* _WHAT IS NEEDED_: Using the data below, copy each line that includes the word "RELAY".

---------------

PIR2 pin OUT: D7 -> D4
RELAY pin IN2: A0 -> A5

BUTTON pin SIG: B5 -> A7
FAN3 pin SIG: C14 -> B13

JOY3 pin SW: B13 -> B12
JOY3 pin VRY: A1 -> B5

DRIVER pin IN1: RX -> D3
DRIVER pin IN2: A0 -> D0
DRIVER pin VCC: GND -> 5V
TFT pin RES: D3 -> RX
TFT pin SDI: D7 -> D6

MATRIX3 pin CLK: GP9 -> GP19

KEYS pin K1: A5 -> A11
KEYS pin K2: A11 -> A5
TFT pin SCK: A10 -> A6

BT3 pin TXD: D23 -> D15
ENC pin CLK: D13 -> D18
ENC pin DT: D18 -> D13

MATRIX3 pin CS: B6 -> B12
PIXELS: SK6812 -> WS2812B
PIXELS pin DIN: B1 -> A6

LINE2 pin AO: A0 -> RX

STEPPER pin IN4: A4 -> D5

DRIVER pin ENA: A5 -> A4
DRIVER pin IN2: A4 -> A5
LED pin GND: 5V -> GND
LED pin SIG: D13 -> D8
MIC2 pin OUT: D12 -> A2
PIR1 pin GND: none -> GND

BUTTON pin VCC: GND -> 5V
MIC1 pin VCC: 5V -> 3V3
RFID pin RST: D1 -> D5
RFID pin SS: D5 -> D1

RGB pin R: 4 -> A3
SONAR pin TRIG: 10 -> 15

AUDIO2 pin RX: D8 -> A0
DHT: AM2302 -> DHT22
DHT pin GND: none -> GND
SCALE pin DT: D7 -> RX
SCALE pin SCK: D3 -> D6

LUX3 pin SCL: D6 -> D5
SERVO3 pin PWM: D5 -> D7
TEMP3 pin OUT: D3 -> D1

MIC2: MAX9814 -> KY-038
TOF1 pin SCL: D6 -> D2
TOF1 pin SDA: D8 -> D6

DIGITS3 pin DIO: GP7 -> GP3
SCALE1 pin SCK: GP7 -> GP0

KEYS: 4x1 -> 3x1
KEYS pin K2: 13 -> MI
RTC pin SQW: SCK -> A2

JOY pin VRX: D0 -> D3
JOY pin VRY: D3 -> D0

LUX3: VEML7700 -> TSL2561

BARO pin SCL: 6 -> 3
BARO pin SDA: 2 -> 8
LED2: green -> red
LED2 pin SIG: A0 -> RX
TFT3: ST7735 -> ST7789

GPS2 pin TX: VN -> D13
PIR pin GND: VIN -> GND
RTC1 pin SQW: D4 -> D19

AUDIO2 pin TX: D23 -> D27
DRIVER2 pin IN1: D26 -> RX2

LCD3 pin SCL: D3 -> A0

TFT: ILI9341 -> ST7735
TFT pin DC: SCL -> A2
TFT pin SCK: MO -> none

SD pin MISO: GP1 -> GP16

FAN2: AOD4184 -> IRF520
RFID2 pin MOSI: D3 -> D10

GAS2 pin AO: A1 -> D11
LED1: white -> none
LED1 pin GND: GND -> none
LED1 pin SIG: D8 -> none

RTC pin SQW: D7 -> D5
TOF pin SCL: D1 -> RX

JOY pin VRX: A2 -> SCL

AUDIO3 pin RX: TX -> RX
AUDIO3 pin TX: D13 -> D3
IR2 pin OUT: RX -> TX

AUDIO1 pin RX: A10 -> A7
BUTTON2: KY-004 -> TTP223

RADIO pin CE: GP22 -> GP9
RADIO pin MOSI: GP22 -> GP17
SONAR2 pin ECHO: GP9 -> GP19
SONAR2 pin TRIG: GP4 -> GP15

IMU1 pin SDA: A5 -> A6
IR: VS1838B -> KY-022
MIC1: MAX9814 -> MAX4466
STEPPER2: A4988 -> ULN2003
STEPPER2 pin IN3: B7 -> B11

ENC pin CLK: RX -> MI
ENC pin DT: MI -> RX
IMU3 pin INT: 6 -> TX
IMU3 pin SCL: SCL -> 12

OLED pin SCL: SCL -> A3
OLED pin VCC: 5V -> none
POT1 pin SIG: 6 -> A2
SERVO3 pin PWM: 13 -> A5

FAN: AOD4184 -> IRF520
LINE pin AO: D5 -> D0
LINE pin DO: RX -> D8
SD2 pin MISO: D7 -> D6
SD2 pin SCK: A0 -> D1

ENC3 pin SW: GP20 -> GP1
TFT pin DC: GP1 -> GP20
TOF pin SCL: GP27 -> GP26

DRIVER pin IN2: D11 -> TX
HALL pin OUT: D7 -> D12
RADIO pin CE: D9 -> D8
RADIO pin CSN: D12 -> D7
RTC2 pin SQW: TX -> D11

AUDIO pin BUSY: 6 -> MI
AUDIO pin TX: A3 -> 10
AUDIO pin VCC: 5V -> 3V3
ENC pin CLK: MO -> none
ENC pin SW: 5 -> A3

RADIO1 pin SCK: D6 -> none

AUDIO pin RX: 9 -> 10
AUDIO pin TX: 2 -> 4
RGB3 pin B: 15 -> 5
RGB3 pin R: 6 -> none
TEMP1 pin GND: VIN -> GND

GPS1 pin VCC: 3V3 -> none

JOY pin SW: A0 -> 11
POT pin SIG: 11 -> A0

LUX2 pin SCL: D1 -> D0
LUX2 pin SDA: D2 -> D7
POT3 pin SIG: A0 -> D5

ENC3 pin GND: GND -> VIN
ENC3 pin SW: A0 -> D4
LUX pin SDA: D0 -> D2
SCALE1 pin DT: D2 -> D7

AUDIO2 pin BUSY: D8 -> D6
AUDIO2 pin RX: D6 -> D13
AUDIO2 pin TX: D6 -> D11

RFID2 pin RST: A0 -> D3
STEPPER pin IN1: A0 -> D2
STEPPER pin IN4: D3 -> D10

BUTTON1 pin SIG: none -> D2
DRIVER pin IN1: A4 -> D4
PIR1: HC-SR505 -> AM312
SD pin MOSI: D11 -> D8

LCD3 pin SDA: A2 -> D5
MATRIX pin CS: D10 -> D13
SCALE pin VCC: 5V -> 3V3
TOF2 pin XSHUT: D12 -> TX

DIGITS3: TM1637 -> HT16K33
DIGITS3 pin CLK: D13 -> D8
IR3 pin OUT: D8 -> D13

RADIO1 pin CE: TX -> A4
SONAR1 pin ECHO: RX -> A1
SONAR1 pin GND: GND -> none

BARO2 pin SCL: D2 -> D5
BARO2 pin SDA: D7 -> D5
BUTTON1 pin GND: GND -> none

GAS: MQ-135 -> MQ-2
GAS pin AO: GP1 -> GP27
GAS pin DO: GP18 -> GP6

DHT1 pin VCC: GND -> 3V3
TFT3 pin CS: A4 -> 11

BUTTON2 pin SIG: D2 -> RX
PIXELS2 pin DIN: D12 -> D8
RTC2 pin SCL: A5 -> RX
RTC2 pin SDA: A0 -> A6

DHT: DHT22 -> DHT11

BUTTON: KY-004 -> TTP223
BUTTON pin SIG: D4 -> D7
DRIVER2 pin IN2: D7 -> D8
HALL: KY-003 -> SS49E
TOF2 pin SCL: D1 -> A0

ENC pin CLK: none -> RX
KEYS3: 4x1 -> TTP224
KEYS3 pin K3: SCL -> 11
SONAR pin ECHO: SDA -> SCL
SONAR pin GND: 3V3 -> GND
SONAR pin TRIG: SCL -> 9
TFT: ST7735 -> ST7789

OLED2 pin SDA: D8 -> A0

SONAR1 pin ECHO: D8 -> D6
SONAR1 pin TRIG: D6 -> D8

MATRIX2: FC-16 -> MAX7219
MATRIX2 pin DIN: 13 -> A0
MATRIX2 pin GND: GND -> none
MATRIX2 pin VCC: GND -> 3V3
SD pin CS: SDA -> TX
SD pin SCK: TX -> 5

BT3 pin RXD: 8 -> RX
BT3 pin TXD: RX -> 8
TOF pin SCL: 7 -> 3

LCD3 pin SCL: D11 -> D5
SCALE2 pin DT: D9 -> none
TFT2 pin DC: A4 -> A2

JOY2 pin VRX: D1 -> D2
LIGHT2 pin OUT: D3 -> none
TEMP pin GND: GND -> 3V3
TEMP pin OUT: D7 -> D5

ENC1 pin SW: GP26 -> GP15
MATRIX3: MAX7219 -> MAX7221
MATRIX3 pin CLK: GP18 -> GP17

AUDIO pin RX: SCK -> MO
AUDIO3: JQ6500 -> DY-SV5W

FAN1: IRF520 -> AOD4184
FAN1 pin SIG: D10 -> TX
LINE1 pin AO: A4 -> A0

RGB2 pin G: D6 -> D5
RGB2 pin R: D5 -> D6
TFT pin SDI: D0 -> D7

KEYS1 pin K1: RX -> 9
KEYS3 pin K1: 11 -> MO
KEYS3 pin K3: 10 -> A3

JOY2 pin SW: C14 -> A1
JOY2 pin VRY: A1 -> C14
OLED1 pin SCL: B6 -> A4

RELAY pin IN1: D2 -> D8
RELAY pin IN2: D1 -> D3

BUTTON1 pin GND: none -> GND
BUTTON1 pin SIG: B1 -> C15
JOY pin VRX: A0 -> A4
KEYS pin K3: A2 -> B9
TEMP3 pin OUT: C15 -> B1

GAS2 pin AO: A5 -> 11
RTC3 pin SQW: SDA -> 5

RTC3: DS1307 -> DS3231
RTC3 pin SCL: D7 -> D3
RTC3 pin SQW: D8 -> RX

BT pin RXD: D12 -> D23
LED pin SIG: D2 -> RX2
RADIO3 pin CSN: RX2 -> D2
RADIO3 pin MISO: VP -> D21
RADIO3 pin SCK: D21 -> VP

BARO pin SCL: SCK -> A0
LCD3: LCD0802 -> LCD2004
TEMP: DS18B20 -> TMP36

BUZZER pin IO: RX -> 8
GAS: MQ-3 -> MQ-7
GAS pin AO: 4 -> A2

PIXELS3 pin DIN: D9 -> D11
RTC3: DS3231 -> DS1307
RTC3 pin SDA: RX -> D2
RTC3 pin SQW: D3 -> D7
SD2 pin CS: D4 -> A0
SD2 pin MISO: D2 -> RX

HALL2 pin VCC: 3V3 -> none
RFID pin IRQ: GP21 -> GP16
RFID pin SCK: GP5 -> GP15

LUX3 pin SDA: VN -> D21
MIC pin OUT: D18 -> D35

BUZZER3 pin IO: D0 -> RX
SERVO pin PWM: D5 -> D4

---------------

* _EXERCISE OUTPUT_:
RELAY pin IN2: A0 -> A5
RELAY pin IN1: D2 -> D8
RELAY pin IN2: D1 -> D3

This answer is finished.